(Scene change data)
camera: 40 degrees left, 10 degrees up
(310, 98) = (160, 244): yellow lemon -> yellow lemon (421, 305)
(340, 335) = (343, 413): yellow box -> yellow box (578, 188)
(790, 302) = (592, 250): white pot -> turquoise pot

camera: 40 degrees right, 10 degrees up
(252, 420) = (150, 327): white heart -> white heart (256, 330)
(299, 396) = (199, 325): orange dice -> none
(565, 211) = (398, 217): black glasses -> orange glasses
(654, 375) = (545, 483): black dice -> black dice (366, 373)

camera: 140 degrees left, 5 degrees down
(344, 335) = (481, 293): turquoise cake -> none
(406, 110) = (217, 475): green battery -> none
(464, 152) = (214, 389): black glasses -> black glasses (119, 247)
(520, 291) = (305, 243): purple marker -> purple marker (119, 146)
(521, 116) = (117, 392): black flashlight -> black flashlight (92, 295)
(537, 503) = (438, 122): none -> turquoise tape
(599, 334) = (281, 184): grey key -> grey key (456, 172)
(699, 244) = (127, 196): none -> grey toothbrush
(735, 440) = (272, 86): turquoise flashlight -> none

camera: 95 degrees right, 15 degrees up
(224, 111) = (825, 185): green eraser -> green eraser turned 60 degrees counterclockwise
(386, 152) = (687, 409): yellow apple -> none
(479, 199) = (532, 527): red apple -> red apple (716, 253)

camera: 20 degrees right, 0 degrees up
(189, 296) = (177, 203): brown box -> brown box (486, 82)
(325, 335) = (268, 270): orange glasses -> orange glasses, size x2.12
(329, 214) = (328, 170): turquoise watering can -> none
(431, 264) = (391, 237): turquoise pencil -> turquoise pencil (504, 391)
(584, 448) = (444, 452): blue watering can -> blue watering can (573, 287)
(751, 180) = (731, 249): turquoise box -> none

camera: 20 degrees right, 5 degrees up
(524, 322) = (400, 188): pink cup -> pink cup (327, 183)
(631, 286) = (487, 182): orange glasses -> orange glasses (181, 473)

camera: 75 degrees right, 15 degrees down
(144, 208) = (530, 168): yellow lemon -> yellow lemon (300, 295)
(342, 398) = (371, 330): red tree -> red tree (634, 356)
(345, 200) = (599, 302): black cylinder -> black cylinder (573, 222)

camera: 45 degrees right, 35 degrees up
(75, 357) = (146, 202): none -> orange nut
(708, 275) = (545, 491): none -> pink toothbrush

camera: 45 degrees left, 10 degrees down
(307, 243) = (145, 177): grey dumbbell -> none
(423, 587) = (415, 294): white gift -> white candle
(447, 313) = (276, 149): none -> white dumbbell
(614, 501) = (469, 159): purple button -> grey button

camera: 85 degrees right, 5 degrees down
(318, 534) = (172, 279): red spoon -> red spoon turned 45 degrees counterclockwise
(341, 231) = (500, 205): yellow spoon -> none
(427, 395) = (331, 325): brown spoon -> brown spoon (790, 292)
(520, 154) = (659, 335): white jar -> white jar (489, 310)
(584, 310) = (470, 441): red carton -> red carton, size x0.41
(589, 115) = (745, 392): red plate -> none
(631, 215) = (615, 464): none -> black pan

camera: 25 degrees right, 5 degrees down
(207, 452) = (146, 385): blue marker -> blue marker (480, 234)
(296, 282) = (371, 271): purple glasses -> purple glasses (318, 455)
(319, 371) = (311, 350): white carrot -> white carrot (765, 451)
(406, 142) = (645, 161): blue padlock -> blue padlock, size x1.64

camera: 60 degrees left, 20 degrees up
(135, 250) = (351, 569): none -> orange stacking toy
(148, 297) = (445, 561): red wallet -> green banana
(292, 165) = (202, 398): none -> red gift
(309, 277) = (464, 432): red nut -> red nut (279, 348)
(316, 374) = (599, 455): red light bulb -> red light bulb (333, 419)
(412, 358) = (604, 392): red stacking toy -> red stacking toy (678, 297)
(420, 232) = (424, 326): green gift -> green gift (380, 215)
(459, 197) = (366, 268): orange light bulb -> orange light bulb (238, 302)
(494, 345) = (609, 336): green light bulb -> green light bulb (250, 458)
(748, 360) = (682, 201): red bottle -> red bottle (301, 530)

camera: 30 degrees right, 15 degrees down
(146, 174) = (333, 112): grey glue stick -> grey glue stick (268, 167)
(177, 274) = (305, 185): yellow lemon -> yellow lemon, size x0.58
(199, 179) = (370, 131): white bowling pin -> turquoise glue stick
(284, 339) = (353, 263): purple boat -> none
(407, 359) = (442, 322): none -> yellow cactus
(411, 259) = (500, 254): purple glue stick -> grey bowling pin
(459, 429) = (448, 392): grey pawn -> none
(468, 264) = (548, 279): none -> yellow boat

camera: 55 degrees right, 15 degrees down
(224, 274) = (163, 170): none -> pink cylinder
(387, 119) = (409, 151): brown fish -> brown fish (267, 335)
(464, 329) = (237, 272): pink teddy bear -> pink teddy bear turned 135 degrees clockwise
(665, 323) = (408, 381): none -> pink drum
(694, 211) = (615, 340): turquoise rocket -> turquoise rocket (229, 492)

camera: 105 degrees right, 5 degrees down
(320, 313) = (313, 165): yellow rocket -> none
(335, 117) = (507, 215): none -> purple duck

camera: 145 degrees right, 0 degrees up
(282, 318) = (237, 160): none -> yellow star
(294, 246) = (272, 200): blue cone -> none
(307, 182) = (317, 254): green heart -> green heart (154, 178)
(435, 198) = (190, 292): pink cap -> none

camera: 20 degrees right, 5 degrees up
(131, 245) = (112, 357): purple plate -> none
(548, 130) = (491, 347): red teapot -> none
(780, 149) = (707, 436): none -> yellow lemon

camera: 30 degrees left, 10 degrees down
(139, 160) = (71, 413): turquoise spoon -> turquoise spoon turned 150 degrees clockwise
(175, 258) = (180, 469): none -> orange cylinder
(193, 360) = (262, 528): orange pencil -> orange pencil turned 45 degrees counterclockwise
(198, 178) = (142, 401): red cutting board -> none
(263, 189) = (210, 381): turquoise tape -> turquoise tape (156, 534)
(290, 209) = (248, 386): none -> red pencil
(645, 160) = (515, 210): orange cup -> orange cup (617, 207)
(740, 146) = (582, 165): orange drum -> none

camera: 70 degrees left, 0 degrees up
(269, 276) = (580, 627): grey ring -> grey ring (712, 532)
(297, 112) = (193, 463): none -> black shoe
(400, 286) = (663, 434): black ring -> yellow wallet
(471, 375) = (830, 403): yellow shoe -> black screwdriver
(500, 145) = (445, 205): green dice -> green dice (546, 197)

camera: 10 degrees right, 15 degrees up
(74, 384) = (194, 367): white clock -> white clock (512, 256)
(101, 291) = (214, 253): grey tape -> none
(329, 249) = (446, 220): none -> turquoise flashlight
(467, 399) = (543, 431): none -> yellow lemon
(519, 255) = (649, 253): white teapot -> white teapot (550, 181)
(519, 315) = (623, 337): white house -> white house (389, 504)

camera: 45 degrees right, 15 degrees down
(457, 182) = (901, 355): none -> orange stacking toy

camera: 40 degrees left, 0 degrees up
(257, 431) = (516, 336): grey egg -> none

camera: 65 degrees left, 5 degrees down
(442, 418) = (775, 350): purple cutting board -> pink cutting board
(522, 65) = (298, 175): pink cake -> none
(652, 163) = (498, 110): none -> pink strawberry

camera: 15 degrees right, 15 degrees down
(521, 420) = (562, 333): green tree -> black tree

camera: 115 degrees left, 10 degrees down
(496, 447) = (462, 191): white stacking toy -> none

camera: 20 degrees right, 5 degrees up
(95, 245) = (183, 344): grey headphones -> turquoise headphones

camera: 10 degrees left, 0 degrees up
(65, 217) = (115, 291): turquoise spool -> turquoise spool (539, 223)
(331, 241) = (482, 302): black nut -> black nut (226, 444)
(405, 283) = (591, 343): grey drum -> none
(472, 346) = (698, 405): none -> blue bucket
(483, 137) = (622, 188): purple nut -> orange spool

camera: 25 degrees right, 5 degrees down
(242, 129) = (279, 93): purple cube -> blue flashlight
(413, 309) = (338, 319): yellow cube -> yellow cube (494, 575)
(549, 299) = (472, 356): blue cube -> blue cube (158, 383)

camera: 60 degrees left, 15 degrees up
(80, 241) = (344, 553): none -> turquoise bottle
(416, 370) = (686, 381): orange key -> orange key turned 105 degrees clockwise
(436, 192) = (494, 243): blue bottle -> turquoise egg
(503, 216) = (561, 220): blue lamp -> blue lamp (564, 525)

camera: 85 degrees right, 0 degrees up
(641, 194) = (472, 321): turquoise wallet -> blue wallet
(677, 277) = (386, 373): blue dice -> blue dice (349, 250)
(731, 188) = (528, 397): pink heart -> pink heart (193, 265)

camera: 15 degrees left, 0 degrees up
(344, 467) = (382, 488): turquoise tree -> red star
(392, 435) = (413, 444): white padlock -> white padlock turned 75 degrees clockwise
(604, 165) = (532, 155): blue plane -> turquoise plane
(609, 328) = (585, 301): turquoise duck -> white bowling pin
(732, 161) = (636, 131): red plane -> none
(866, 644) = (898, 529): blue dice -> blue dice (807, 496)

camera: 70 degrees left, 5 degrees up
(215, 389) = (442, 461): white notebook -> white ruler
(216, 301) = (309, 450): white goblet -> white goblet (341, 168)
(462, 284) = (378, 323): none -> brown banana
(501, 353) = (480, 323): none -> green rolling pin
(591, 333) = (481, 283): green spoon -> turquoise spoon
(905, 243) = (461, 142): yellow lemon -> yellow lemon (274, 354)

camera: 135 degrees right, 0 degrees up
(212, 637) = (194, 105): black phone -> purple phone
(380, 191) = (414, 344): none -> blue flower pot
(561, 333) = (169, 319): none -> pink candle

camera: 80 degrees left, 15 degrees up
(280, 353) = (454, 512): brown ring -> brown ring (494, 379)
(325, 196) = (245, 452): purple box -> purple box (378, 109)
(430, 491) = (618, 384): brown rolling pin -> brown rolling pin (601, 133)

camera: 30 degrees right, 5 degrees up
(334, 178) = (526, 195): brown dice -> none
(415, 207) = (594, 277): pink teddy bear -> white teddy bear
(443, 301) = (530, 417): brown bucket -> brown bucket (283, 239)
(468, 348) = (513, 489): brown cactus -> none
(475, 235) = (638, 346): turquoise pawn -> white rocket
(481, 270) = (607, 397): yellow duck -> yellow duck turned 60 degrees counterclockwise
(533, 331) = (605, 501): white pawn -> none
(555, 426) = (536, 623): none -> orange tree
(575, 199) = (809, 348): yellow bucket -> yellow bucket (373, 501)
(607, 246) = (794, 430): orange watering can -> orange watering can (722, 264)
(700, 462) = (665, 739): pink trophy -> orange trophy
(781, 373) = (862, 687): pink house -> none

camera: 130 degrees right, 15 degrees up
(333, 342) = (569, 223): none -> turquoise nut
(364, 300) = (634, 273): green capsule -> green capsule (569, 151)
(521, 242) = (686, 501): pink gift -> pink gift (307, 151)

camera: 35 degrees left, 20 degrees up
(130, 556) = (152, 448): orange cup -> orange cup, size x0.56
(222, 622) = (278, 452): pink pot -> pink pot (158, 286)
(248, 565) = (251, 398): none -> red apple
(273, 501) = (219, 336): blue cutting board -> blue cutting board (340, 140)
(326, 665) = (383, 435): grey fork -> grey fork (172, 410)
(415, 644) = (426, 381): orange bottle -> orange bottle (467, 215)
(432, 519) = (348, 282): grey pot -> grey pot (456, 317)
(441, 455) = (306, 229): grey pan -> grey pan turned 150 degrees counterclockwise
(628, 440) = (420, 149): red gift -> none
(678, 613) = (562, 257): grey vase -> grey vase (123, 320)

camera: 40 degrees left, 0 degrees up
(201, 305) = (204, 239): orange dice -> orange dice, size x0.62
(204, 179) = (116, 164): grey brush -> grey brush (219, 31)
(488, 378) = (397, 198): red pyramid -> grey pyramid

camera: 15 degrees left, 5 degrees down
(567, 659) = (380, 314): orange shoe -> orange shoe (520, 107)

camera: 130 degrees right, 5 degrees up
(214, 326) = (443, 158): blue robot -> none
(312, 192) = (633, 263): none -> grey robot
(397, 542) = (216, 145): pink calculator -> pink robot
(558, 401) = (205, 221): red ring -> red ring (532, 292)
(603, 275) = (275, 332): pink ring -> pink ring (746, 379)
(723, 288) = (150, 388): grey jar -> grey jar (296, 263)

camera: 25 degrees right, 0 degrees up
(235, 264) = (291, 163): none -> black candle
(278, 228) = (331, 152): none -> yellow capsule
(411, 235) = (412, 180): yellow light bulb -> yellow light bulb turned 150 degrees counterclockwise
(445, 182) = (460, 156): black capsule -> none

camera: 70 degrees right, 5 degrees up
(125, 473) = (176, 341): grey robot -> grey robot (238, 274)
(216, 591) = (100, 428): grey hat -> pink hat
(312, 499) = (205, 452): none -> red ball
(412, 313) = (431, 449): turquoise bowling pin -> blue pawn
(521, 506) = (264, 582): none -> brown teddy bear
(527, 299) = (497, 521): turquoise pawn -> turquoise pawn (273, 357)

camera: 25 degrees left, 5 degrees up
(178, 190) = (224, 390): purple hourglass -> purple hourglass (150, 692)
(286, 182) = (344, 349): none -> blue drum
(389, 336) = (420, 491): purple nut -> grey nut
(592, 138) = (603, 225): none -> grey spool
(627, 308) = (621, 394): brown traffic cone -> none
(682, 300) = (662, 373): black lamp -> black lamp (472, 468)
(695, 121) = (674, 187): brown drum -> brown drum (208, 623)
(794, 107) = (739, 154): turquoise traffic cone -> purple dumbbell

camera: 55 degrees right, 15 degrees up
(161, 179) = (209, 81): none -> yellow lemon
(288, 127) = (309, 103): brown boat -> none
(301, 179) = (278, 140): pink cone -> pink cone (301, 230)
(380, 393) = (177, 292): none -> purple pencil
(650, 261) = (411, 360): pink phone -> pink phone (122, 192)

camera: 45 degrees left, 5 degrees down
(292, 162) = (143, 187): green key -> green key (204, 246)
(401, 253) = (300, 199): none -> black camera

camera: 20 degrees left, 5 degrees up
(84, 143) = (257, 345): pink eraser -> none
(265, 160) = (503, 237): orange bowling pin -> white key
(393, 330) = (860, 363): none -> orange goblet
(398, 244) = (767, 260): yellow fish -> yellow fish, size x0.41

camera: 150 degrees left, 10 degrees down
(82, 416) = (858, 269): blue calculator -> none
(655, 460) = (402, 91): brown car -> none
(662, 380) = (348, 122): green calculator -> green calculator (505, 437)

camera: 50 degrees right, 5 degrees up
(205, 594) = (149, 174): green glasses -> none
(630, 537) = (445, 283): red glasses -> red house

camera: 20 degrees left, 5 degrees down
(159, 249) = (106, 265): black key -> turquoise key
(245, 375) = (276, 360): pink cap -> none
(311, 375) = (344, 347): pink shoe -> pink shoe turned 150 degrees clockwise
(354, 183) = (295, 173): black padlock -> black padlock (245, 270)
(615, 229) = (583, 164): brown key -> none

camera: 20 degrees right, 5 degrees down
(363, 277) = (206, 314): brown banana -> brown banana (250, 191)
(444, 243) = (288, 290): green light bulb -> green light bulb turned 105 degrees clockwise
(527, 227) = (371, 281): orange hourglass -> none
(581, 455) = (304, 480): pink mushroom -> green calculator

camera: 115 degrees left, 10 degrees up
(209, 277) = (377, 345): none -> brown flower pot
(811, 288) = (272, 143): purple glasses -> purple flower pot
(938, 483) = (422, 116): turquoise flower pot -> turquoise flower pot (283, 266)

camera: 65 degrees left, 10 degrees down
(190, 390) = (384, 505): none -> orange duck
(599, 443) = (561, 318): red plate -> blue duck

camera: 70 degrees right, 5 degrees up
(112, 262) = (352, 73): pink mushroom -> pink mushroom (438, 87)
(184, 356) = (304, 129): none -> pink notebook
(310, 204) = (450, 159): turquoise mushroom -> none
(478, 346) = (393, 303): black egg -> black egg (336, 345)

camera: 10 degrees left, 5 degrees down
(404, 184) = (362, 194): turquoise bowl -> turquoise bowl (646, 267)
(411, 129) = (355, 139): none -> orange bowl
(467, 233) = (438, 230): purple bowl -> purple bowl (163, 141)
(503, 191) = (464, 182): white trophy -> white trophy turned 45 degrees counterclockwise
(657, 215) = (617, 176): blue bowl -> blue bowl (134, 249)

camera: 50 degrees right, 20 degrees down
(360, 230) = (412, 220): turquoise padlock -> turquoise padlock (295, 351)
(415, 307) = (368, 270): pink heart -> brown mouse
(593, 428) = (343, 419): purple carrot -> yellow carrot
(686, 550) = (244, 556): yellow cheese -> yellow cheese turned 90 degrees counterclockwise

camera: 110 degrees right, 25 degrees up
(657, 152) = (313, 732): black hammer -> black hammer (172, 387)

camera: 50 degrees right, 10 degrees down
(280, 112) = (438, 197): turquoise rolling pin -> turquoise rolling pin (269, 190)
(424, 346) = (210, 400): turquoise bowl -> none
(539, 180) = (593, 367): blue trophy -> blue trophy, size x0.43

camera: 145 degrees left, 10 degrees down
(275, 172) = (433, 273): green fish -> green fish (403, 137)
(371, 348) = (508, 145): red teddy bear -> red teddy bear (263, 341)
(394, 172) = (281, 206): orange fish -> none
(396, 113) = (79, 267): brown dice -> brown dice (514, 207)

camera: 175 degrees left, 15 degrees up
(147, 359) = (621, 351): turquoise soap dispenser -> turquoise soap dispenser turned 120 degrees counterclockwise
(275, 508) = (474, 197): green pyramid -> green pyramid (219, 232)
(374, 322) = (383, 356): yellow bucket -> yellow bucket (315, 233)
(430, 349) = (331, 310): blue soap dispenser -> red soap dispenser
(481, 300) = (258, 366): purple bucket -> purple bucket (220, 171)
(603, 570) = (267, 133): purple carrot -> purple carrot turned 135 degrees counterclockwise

> Assignment: Find the lines above that contain the word "heart" and collect them.

> Output:
(252, 420) = (150, 327): white heart -> white heart (256, 330)
(307, 182) = (317, 254): green heart -> green heart (154, 178)
(731, 188) = (528, 397): pink heart -> pink heart (193, 265)
(415, 307) = (368, 270): pink heart -> brown mouse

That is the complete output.